Every record must be restated exactly. Drop the images.

** Opening Information provided block **

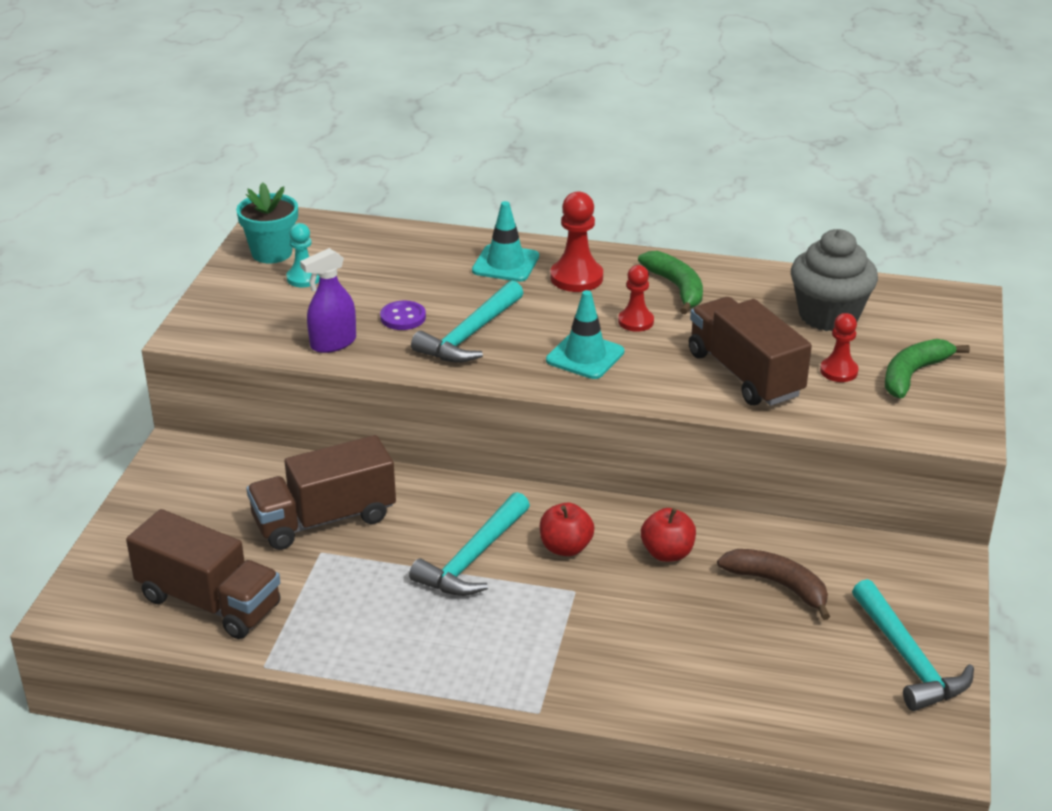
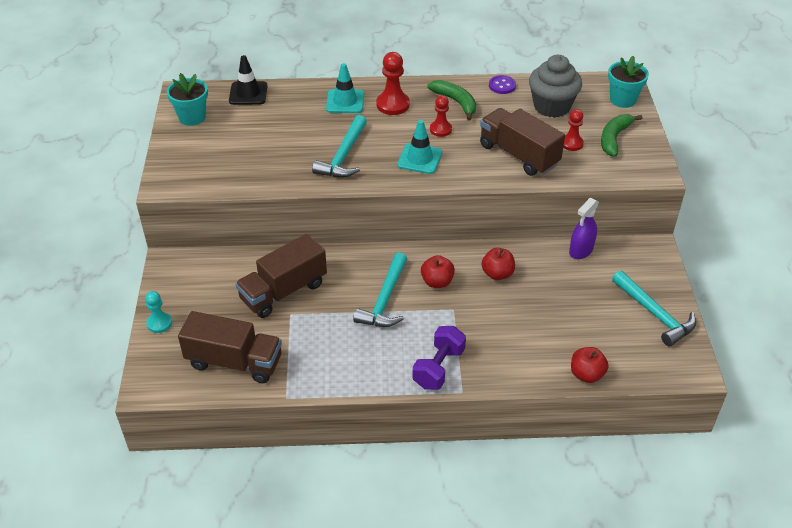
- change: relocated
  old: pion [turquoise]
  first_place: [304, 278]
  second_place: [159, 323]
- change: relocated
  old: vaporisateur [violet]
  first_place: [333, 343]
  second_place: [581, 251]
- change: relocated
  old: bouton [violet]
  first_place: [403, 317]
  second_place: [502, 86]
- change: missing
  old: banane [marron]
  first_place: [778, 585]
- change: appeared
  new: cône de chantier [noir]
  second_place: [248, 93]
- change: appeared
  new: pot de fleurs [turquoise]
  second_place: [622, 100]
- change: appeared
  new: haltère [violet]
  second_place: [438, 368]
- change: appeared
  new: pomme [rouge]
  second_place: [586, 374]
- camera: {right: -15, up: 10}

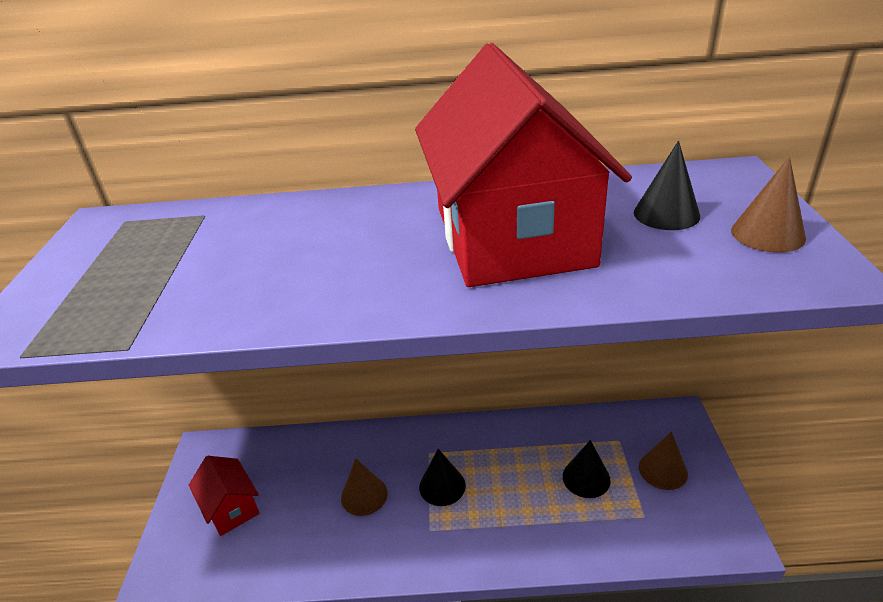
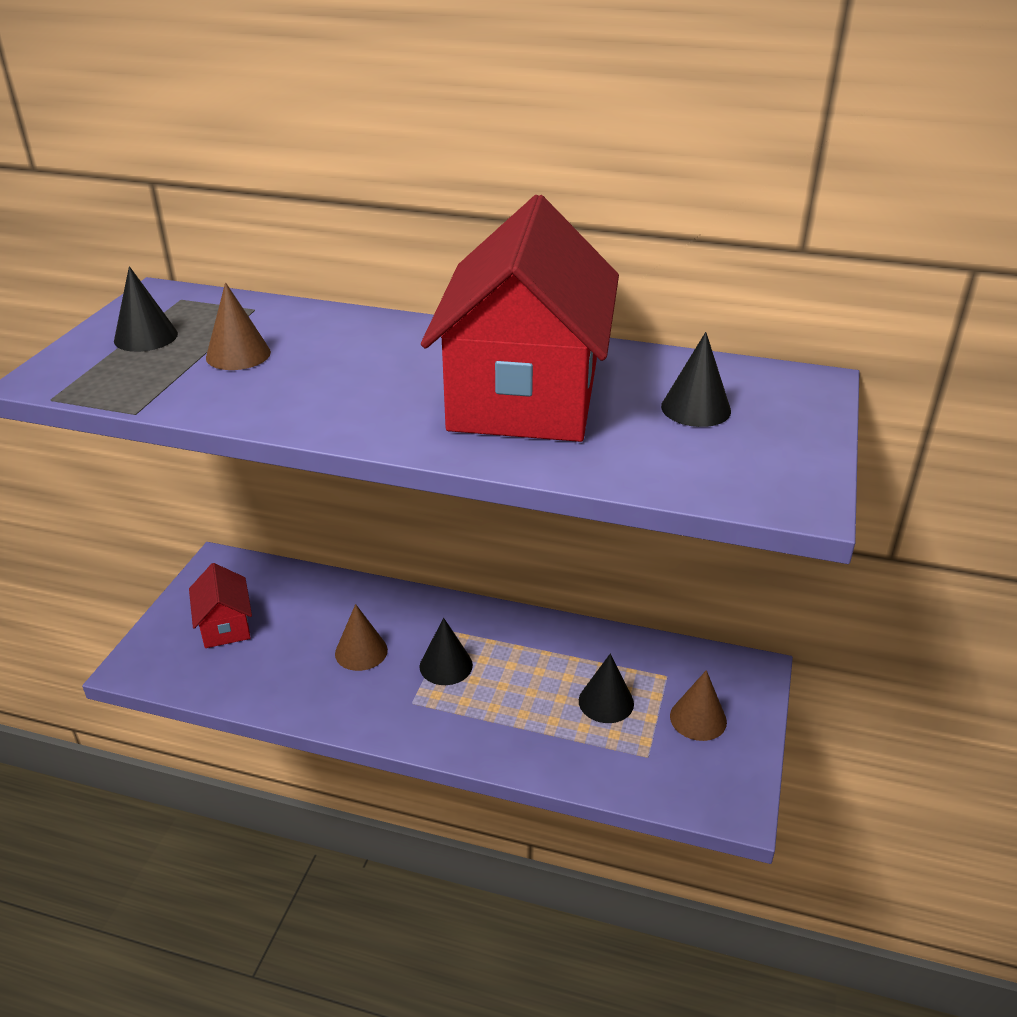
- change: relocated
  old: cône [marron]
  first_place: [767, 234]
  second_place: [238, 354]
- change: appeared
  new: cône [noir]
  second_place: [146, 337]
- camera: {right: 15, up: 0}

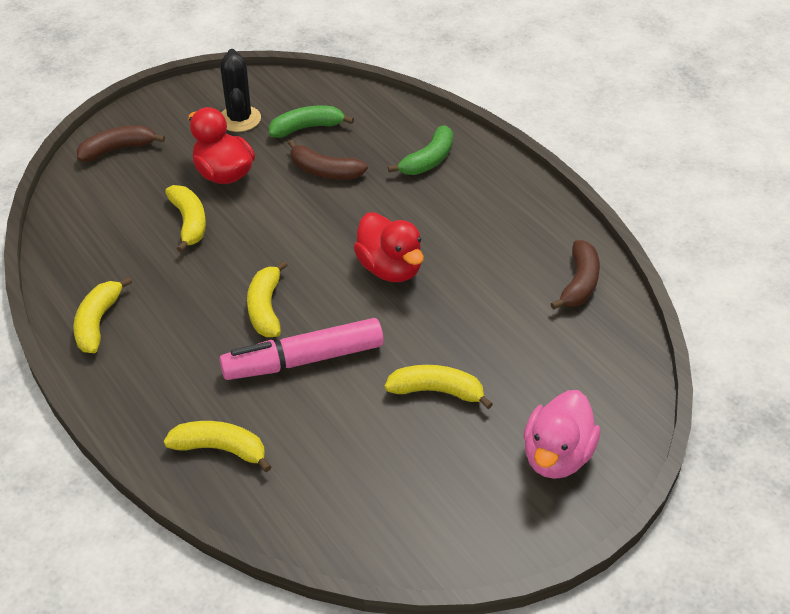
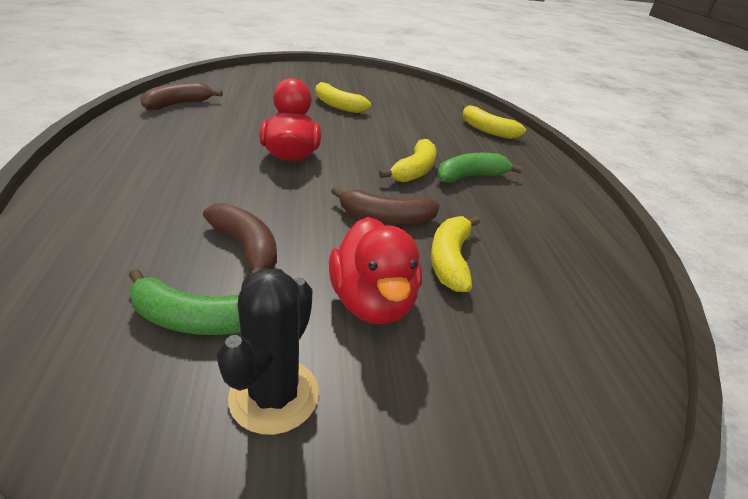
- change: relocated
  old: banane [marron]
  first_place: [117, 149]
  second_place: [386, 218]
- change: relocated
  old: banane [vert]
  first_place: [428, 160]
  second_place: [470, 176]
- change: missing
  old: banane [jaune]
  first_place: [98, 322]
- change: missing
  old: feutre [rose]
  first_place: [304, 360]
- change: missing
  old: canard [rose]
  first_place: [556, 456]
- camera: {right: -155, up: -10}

** Closing Information provided block **

- [Answer for this exercise]
- change: relocated
  old: pion [turquoise]
  first_place: [304, 278]
  second_place: [159, 323]
- change: relocated
  old: vaporisateur [violet]
  first_place: [333, 343]
  second_place: [581, 251]
- change: relocated
  old: bouton [violet]
  first_place: [403, 317]
  second_place: [502, 86]
- change: missing
  old: banane [marron]
  first_place: [778, 585]
- change: appeared
  new: cône de chantier [noir]
  second_place: [248, 93]
- change: appeared
  new: pot de fleurs [turquoise]
  second_place: [622, 100]
- change: appeared
  new: haltère [violet]
  second_place: [438, 368]
- change: appeared
  new: pomme [rouge]
  second_place: [586, 374]
- camera: {right: -15, up: 10}

- change: relocated
  old: cône [marron]
  first_place: [767, 234]
  second_place: [238, 354]
- change: appeared
  new: cône [noir]
  second_place: [146, 337]
- camera: {right: 15, up: 0}

- change: relocated
  old: banane [marron]
  first_place: [117, 149]
  second_place: [386, 218]
- change: relocated
  old: banane [vert]
  first_place: [428, 160]
  second_place: [470, 176]
- change: missing
  old: banane [jaune]
  first_place: [98, 322]
- change: missing
  old: feutre [rose]
  first_place: [304, 360]
- change: missing
  old: canard [rose]
  first_place: [556, 456]
- camera: {right: -155, up: -10}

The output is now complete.